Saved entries

- Opening Delimiter -

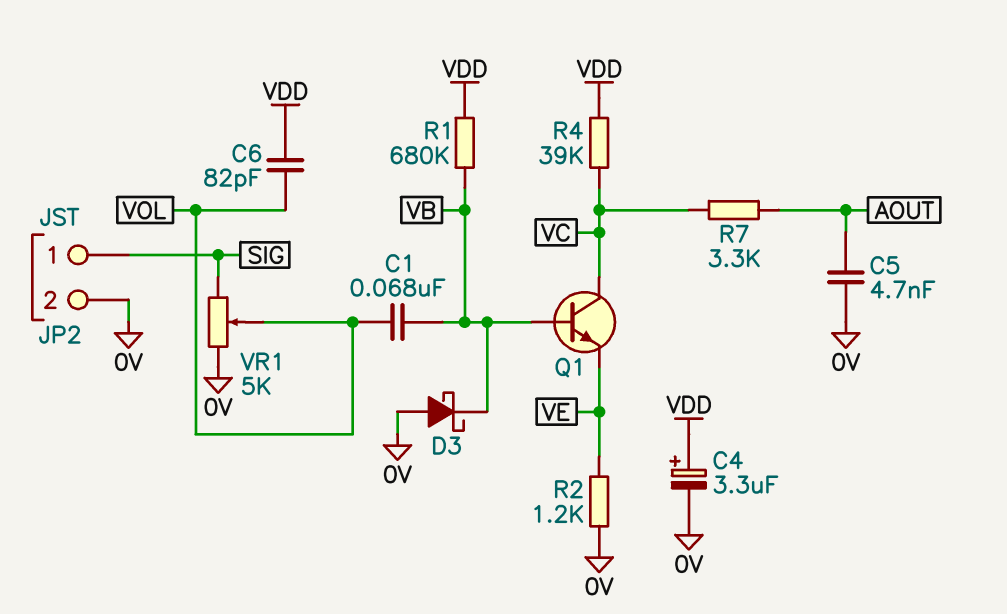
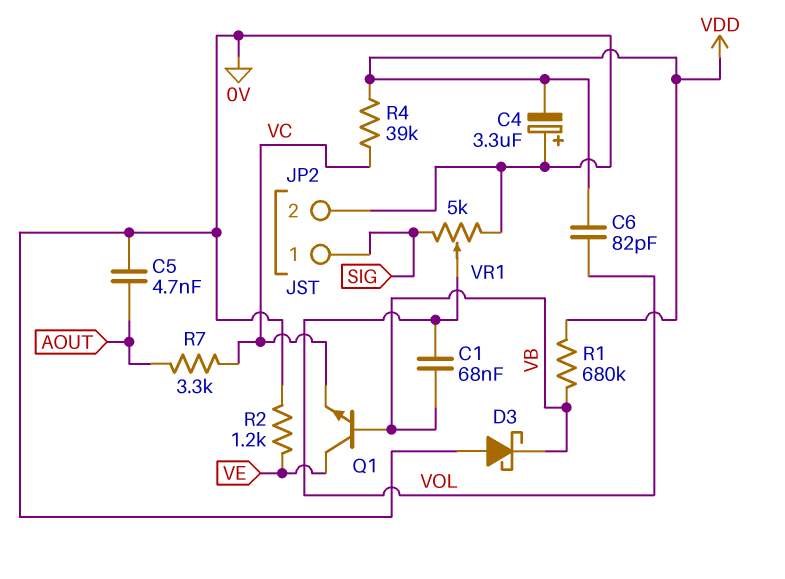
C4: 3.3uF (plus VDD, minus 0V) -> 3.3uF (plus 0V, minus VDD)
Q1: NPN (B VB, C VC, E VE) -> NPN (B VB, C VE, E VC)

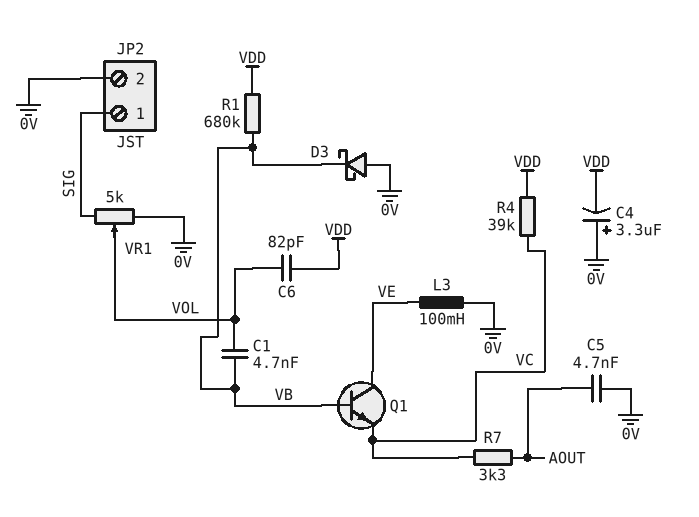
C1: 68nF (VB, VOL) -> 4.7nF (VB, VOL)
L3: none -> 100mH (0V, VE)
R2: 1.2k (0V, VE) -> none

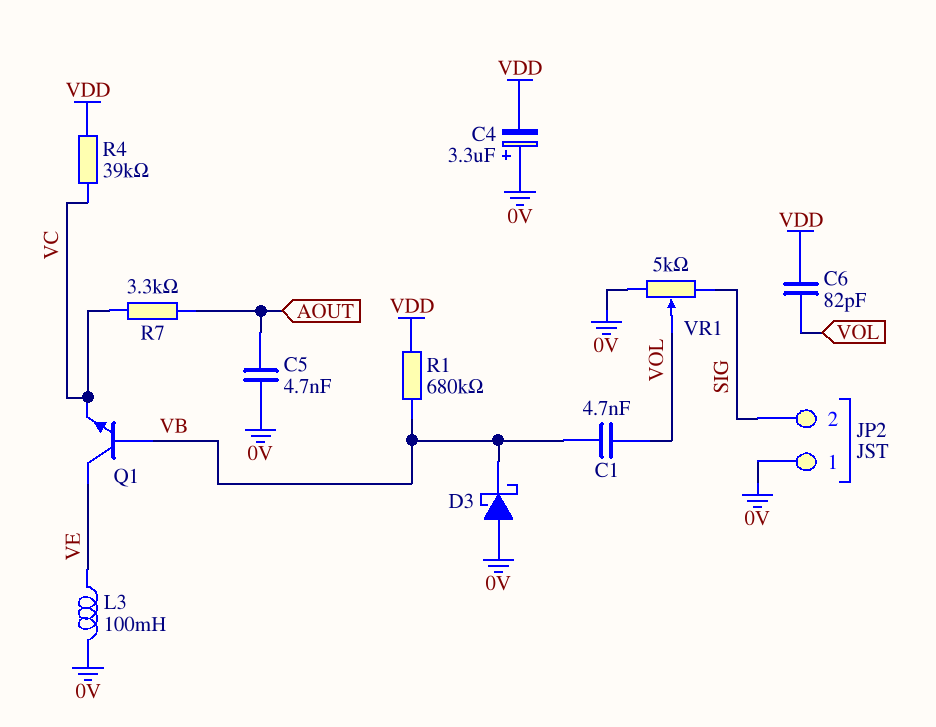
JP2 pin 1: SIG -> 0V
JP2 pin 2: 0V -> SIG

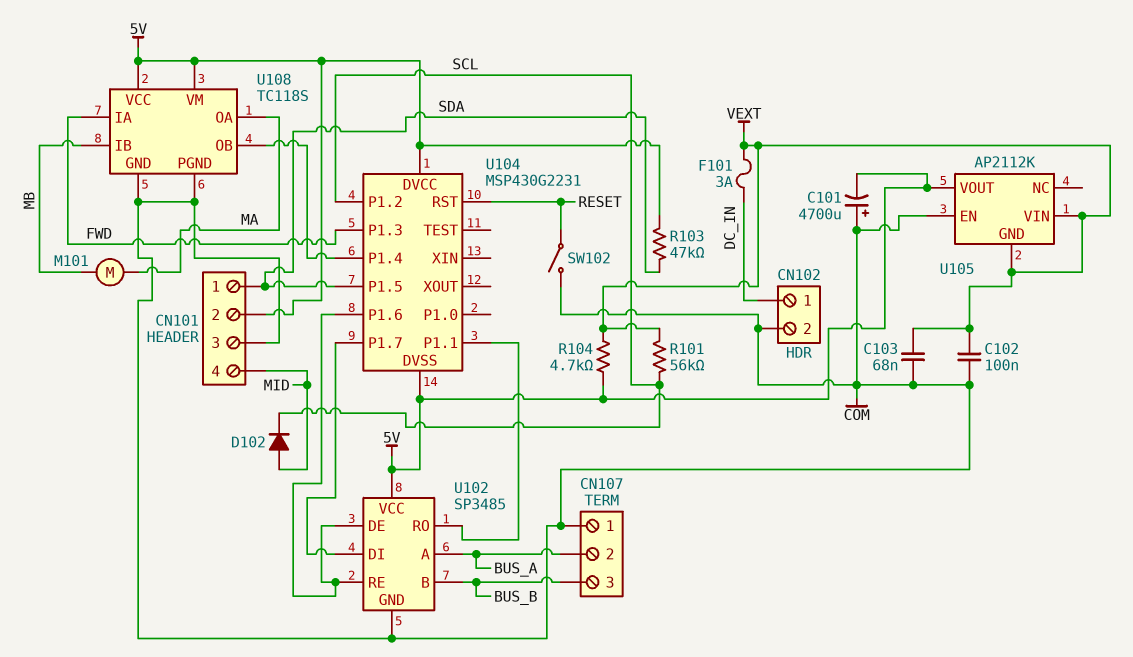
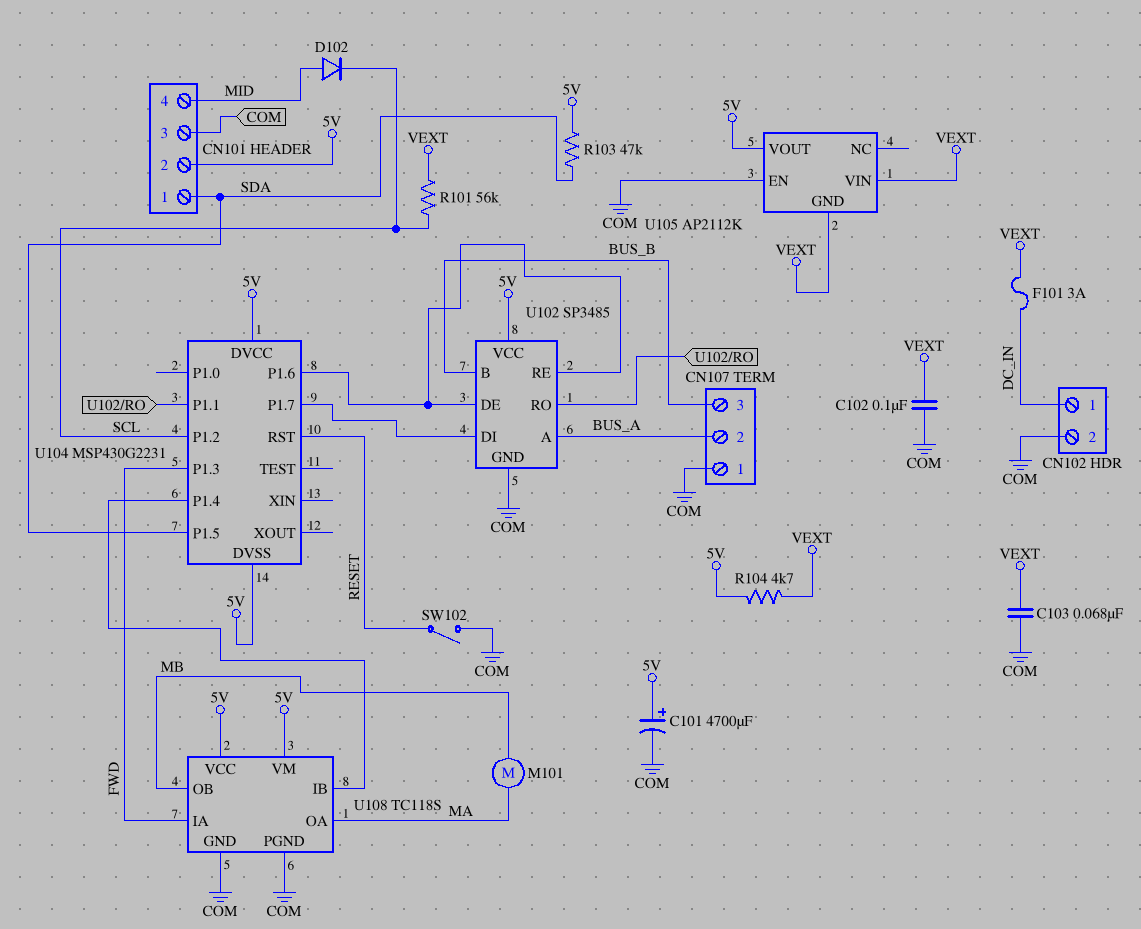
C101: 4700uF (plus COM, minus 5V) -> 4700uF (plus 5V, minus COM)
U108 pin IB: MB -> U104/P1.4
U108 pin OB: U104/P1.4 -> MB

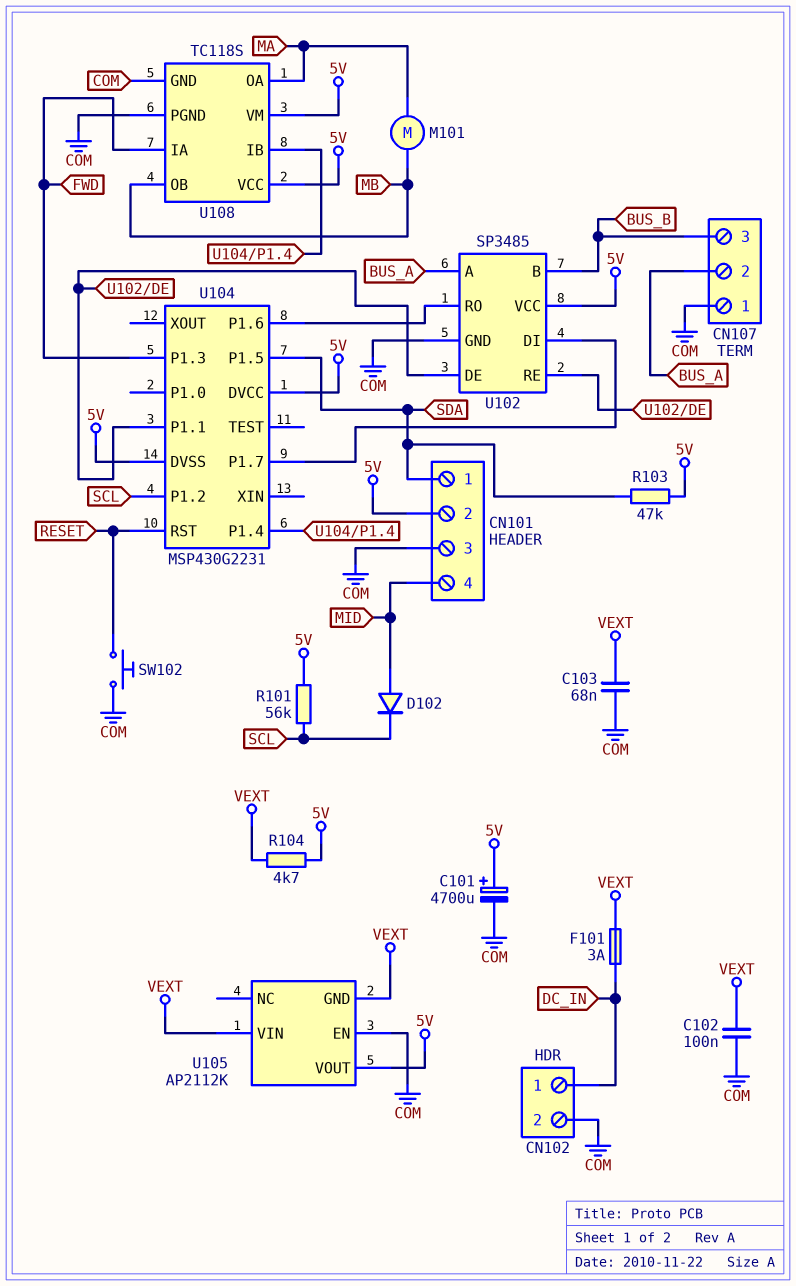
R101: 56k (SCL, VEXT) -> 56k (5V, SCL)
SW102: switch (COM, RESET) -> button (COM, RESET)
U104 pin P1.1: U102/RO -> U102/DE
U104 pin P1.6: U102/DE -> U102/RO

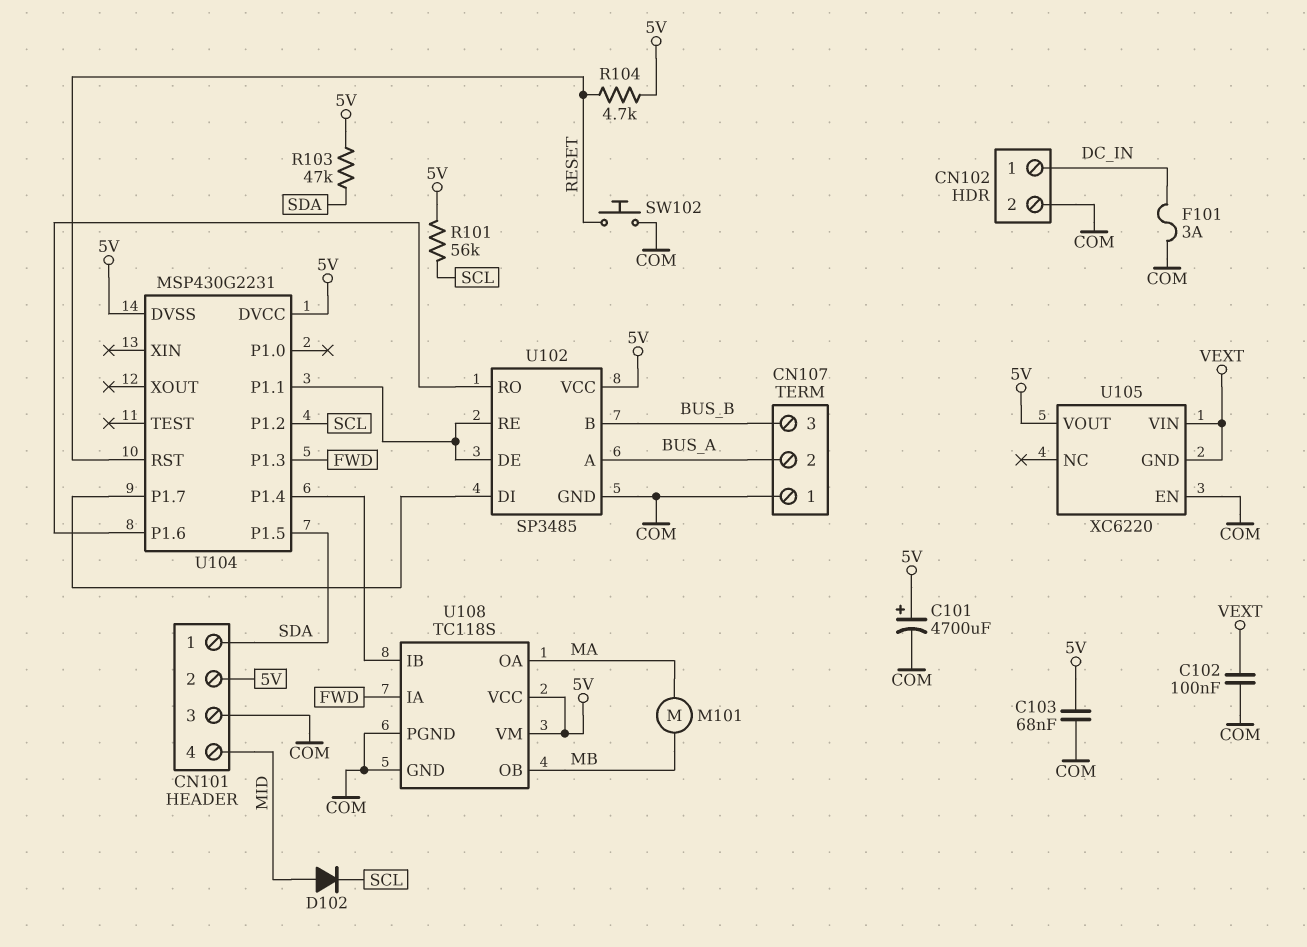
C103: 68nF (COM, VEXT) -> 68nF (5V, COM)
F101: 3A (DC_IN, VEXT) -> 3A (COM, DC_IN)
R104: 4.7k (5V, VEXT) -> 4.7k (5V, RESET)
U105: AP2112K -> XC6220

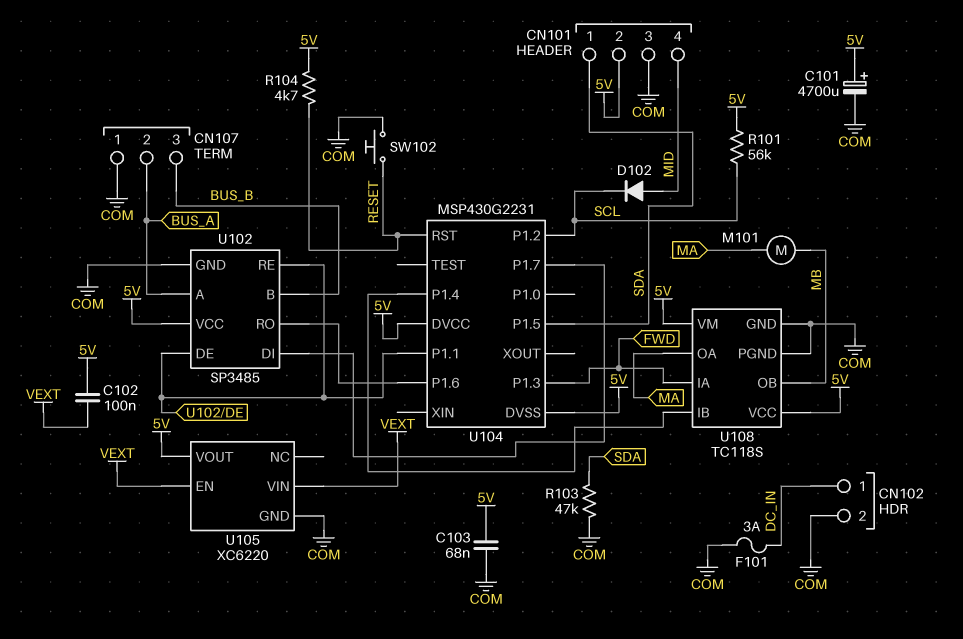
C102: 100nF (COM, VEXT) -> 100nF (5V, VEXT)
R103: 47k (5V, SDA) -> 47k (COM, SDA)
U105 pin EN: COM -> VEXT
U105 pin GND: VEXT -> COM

- Closing Delimiter -

Write out the data once more exactly, omitting the pictures.

C4: 3.3uF (plus VDD, minus 0V) -> 3.3uF (plus 0V, minus VDD)
Q1: NPN (B VB, C VC, E VE) -> NPN (B VB, C VE, E VC)

C1: 68nF (VB, VOL) -> 4.7nF (VB, VOL)
L3: none -> 100mH (0V, VE)
R2: 1.2k (0V, VE) -> none

JP2 pin 1: SIG -> 0V
JP2 pin 2: 0V -> SIG

C101: 4700uF (plus COM, minus 5V) -> 4700uF (plus 5V, minus COM)
U108 pin IB: MB -> U104/P1.4
U108 pin OB: U104/P1.4 -> MB

R101: 56k (SCL, VEXT) -> 56k (5V, SCL)
SW102: switch (COM, RESET) -> button (COM, RESET)
U104 pin P1.1: U102/RO -> U102/DE
U104 pin P1.6: U102/DE -> U102/RO

C103: 68nF (COM, VEXT) -> 68nF (5V, COM)
F101: 3A (DC_IN, VEXT) -> 3A (COM, DC_IN)
R104: 4.7k (5V, VEXT) -> 4.7k (5V, RESET)
U105: AP2112K -> XC6220

C102: 100nF (COM, VEXT) -> 100nF (5V, VEXT)
R103: 47k (5V, SDA) -> 47k (COM, SDA)
U105 pin EN: COM -> VEXT
U105 pin GND: VEXT -> COM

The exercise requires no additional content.